#### Task instructions:
Your output is the line containing "(405, 189) = (270, 177): turquoise" plus all lines after it to the end of the records, reproduced exactly, with nothing else.

+ + +

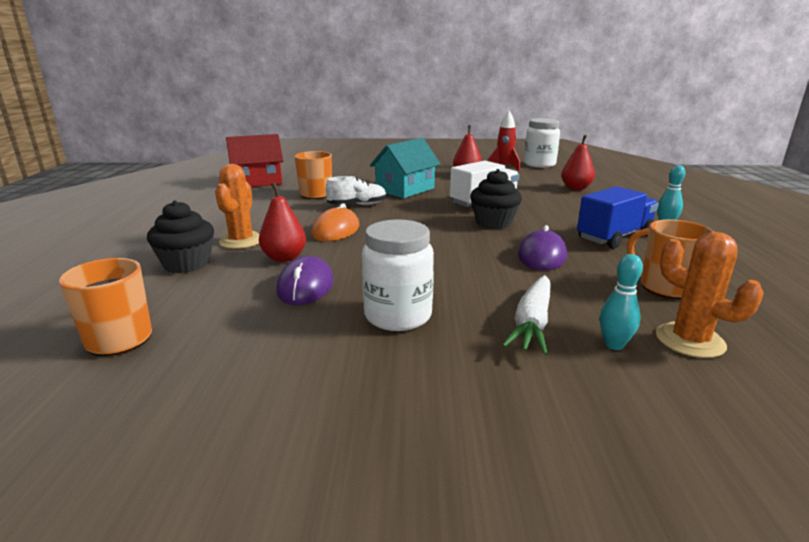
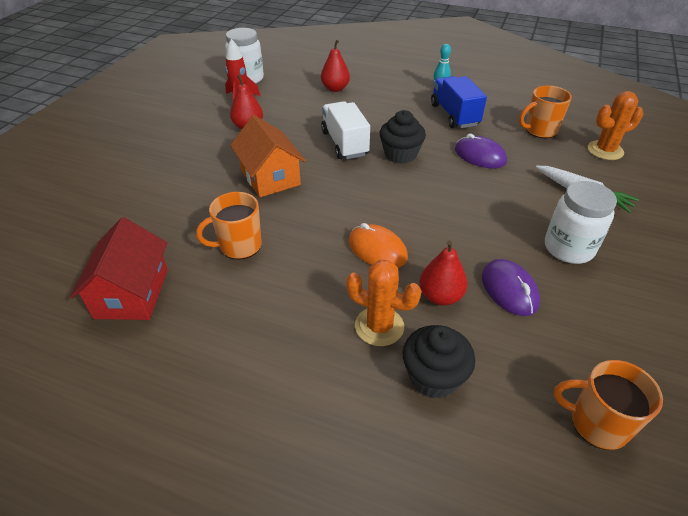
camera: 70 degrees left, 20 degrees up
(305, 286) = (509, 290): purple mouse -> purple mouse turned 45 degrees clockwise
(357, 205) = (304, 221): white shoe -> none
(405, 189) = (270, 177): turquoise house -> orange house
(614, 345) = (609, 175): turquoise bowling pin -> none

+ + +

#### Written answer:
(405, 189) = (270, 177): turquoise house -> orange house
(614, 345) = (609, 175): turquoise bowling pin -> none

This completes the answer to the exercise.